What you are asked to do
Write out the data word for word and drop any picture you find.
______________________________
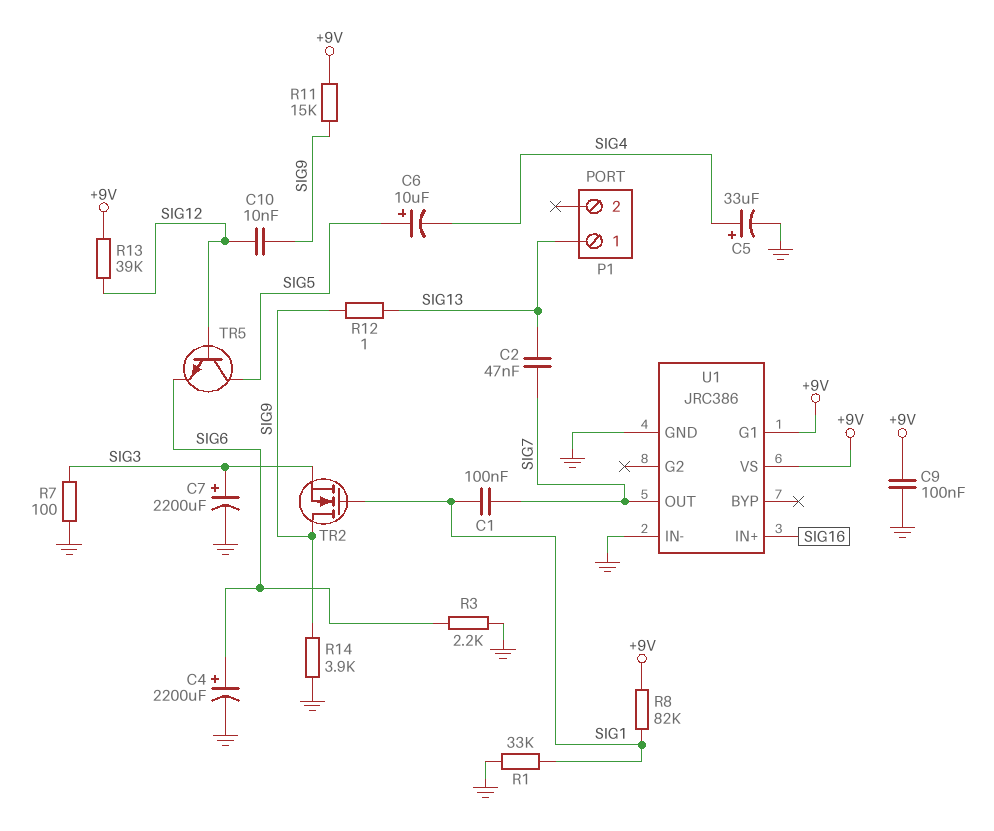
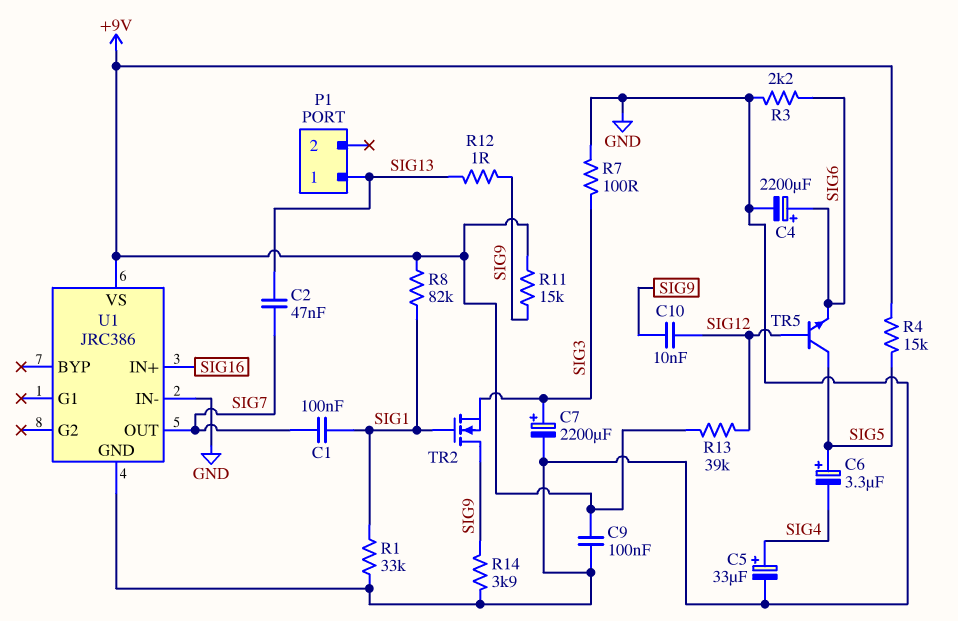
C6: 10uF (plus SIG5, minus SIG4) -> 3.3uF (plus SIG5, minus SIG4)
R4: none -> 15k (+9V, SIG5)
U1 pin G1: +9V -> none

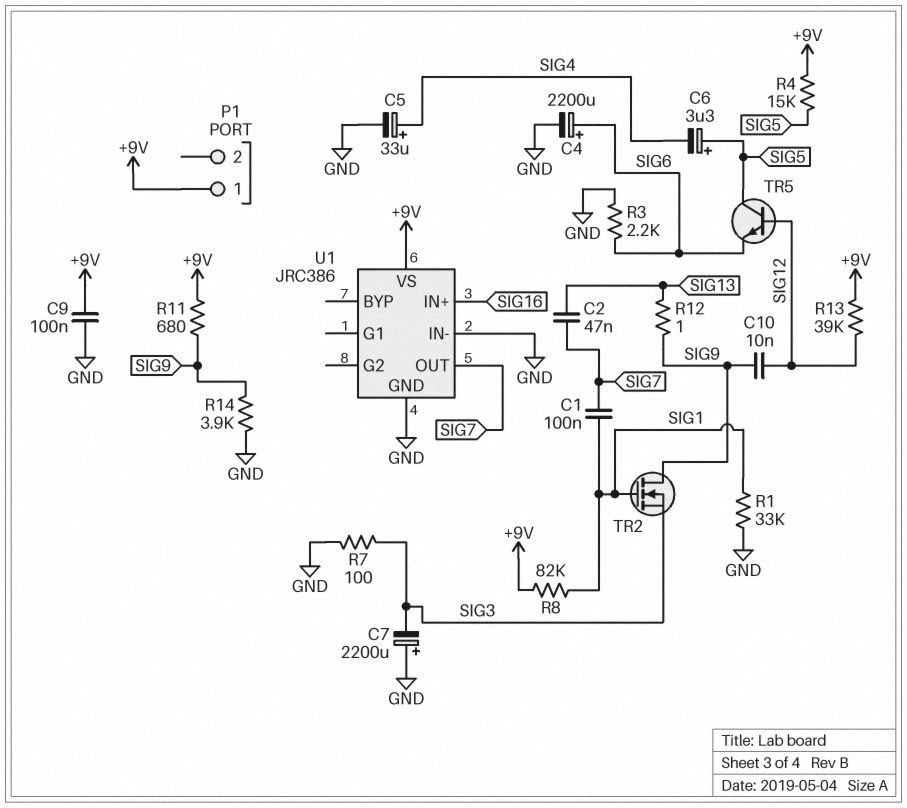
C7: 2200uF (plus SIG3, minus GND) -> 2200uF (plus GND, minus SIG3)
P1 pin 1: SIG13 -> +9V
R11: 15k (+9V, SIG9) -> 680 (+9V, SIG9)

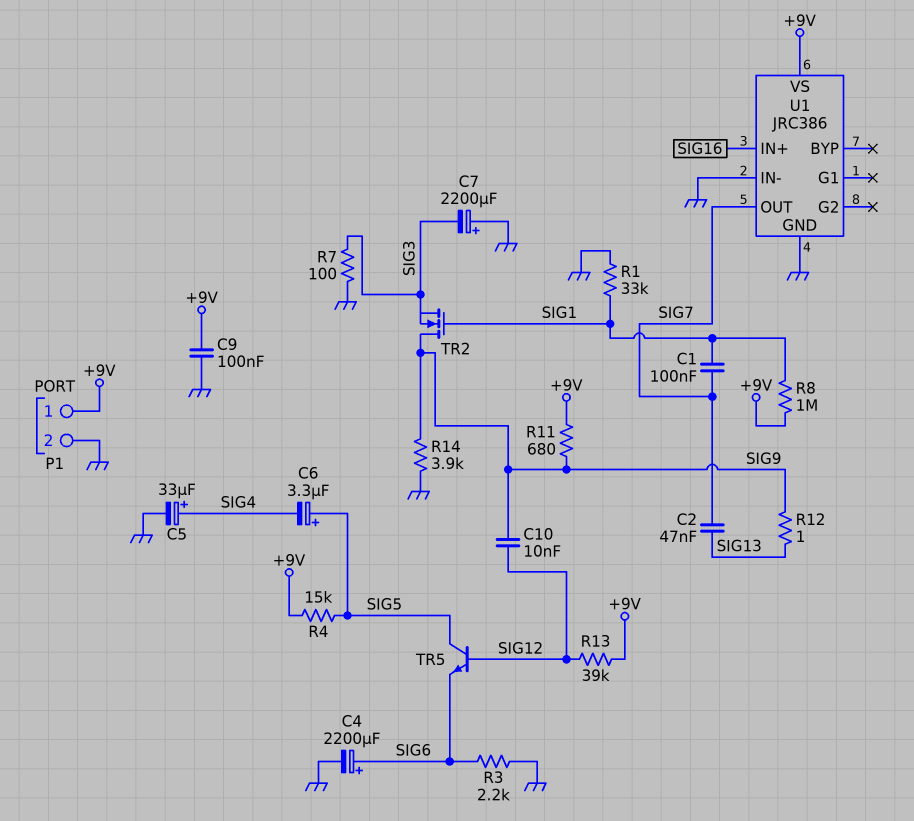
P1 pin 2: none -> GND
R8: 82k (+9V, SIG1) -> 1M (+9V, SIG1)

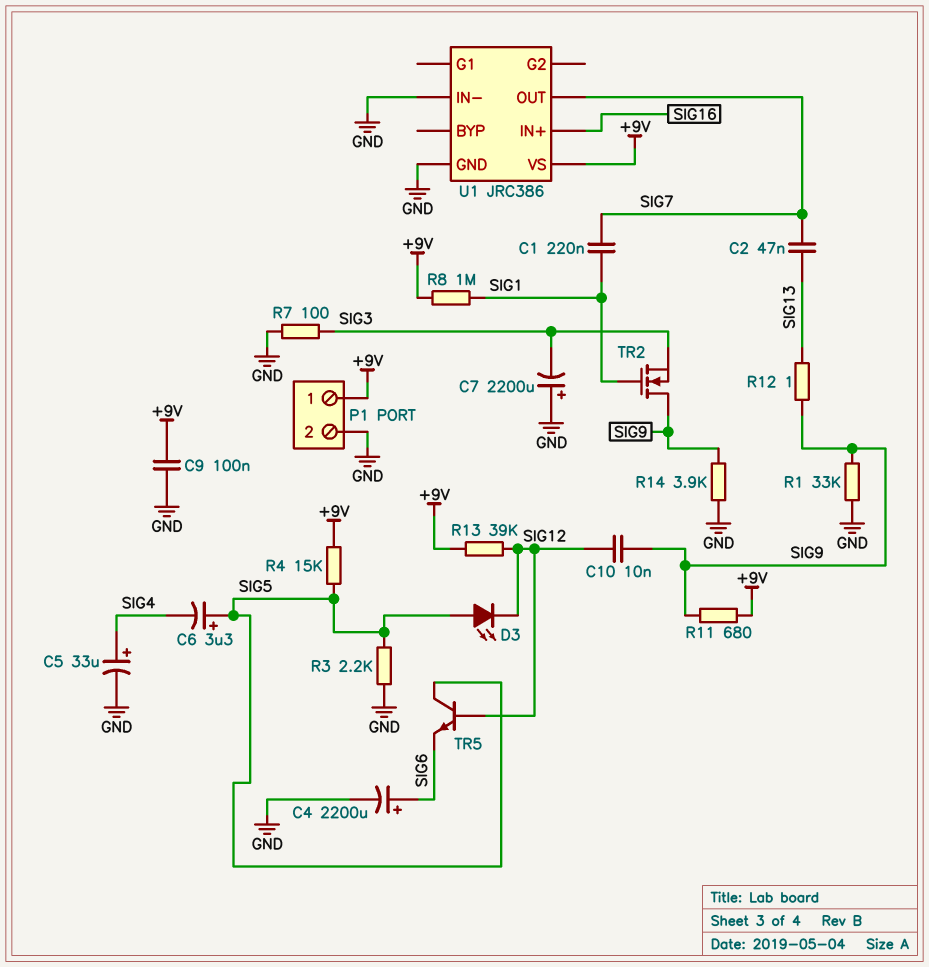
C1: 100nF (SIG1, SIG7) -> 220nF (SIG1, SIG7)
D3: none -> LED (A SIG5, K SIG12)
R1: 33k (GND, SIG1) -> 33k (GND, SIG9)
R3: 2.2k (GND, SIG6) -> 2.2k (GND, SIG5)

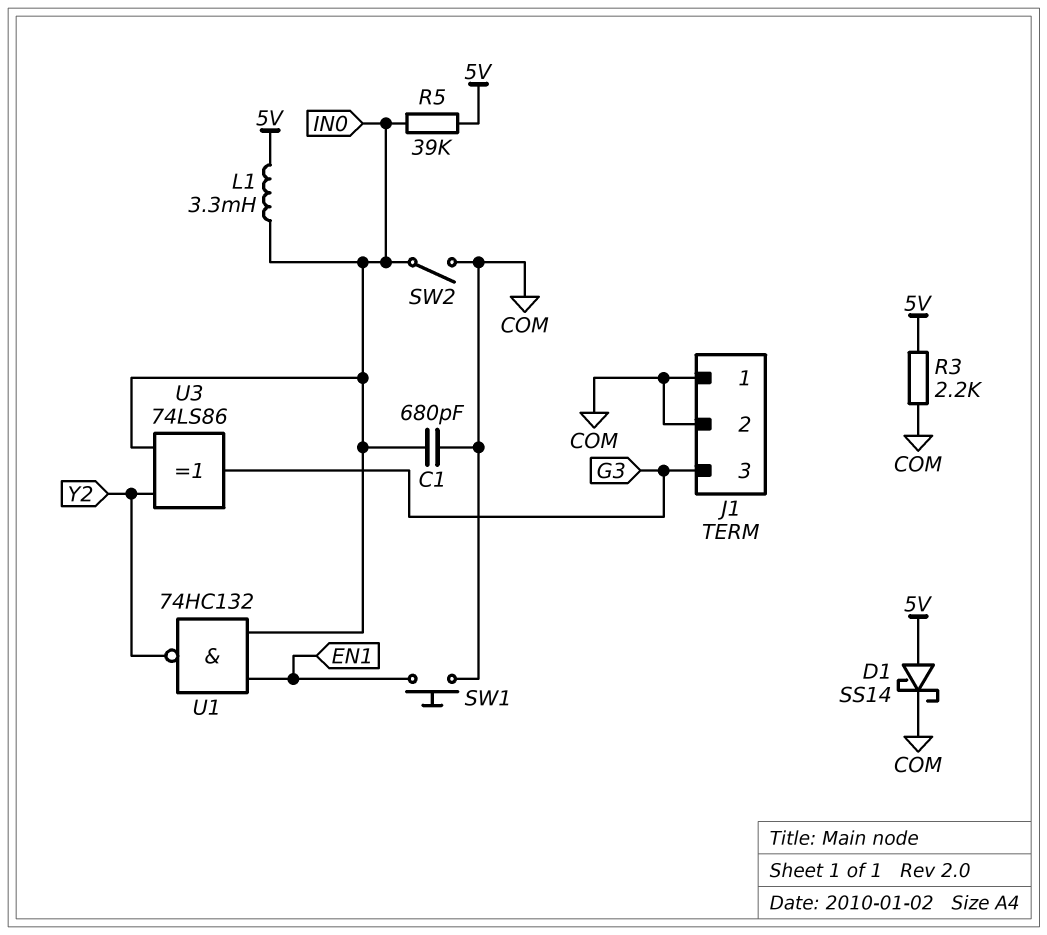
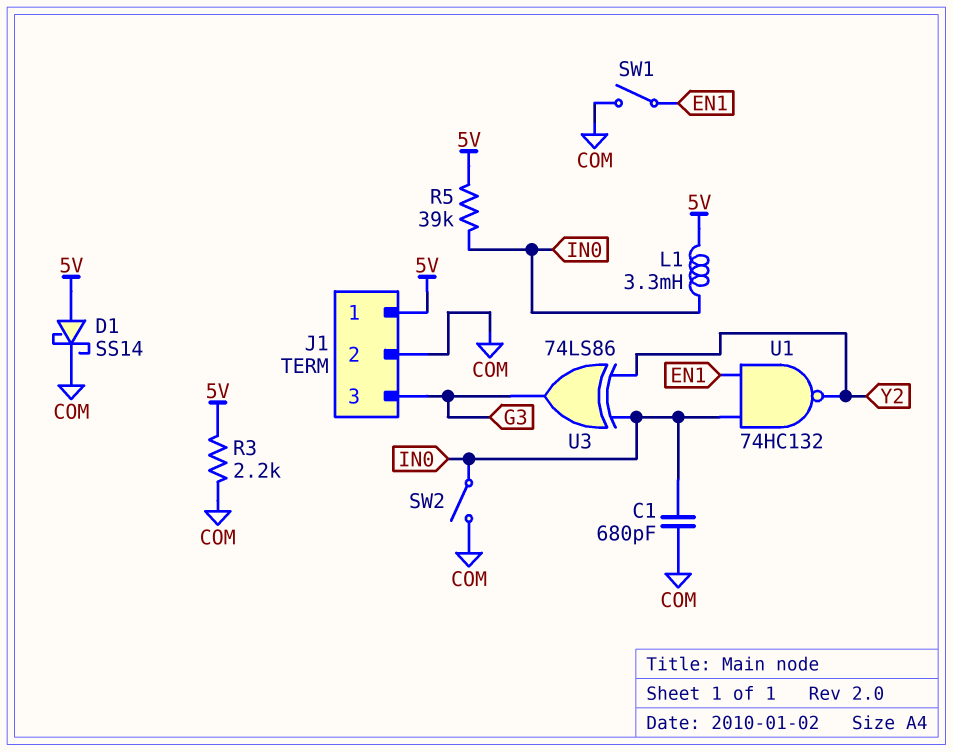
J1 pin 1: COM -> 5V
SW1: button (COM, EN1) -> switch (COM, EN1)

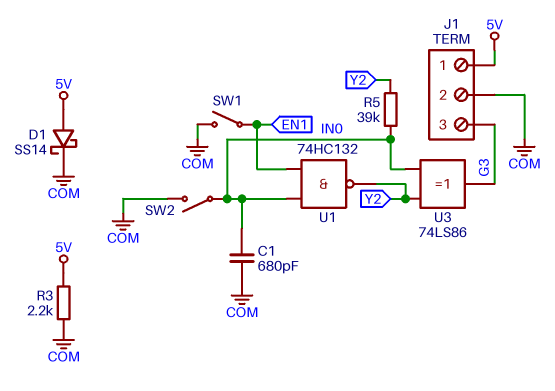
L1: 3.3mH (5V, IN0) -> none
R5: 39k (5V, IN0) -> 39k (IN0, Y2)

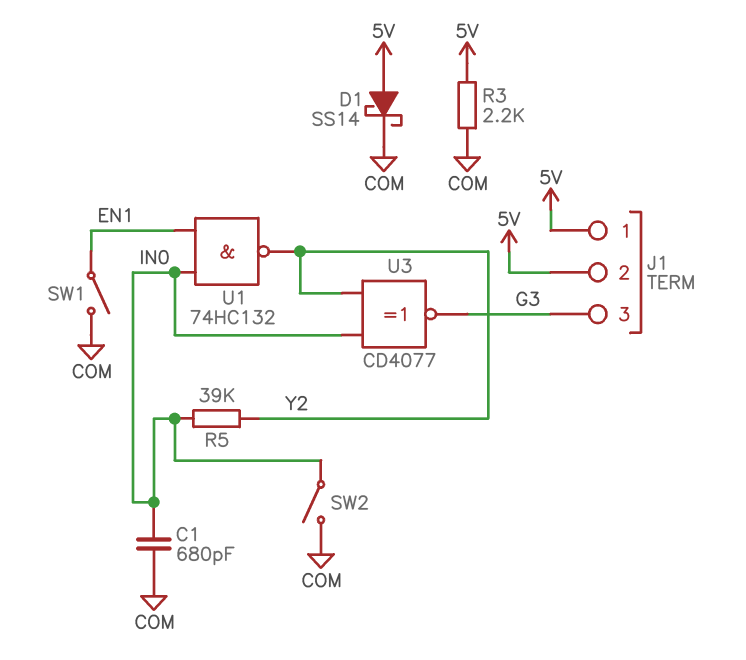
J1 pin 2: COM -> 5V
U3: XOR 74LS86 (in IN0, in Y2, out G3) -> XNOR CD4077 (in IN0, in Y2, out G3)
______________________________
Task answer
C6: 10uF (plus SIG5, minus SIG4) -> 3.3uF (plus SIG5, minus SIG4)
R4: none -> 15k (+9V, SIG5)
U1 pin G1: +9V -> none

C7: 2200uF (plus SIG3, minus GND) -> 2200uF (plus GND, minus SIG3)
P1 pin 1: SIG13 -> +9V
R11: 15k (+9V, SIG9) -> 680 (+9V, SIG9)

P1 pin 2: none -> GND
R8: 82k (+9V, SIG1) -> 1M (+9V, SIG1)

C1: 100nF (SIG1, SIG7) -> 220nF (SIG1, SIG7)
D3: none -> LED (A SIG5, K SIG12)
R1: 33k (GND, SIG1) -> 33k (GND, SIG9)
R3: 2.2k (GND, SIG6) -> 2.2k (GND, SIG5)

J1 pin 1: COM -> 5V
SW1: button (COM, EN1) -> switch (COM, EN1)

L1: 3.3mH (5V, IN0) -> none
R5: 39k (5V, IN0) -> 39k (IN0, Y2)

J1 pin 2: COM -> 5V
U3: XOR 74LS86 (in IN0, in Y2, out G3) -> XNOR CD4077 (in IN0, in Y2, out G3)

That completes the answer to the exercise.